Before-and-after change data:
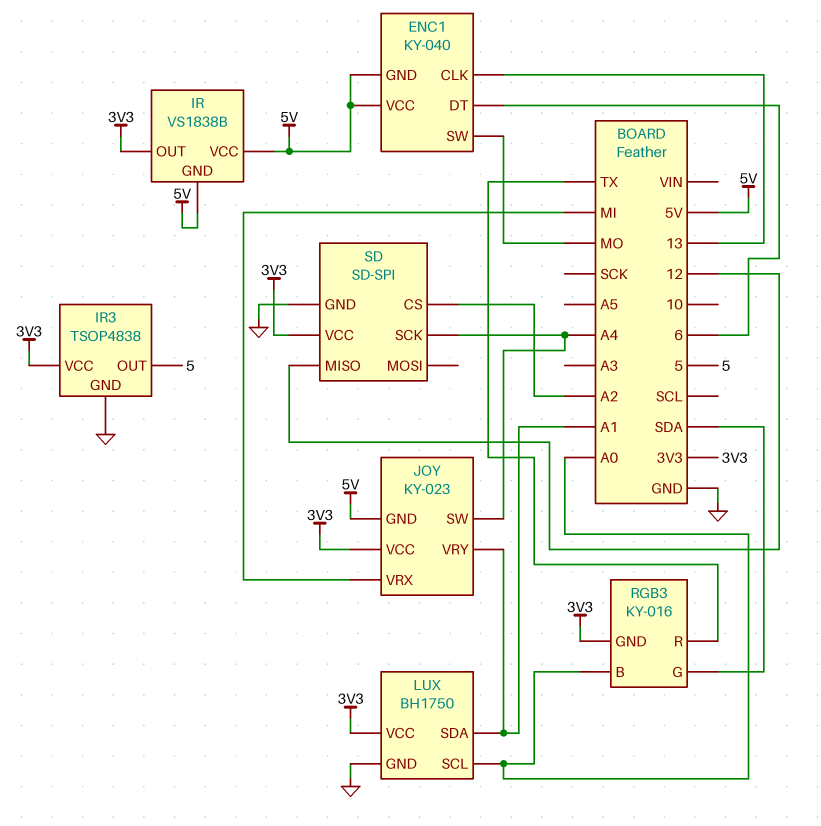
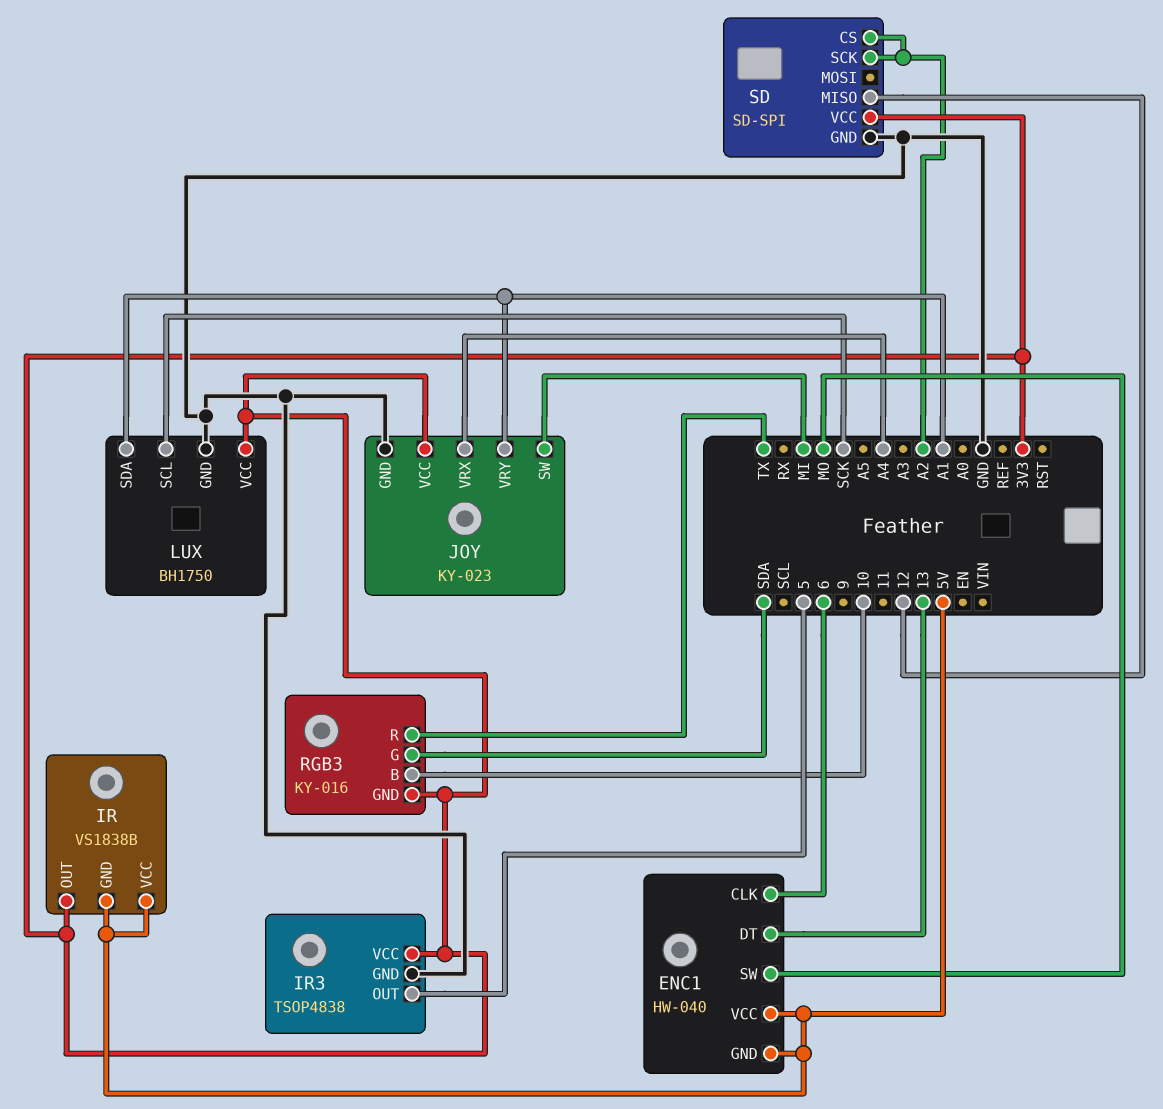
ENC1: KY-040 -> HW-040
ENC1 pin CLK: 13 -> 6
ENC1 pin DT: 6 -> 13
JOY pin GND: 5V -> GND
JOY pin SW: A4 -> MI
JOY pin VRX: MI -> A4
LUX pin SCL: A0 -> SCK
RGB3 pin B: A0 -> 10
SD pin SCK: A4 -> A2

**WORK ORDER:**
Write out the entries again, word for word. No images.

**ANSWER SPACE:**
ENC1: KY-040 -> HW-040
ENC1 pin CLK: 13 -> 6
ENC1 pin DT: 6 -> 13
JOY pin GND: 5V -> GND
JOY pin SW: A4 -> MI
JOY pin VRX: MI -> A4
LUX pin SCL: A0 -> SCK
RGB3 pin B: A0 -> 10
SD pin SCK: A4 -> A2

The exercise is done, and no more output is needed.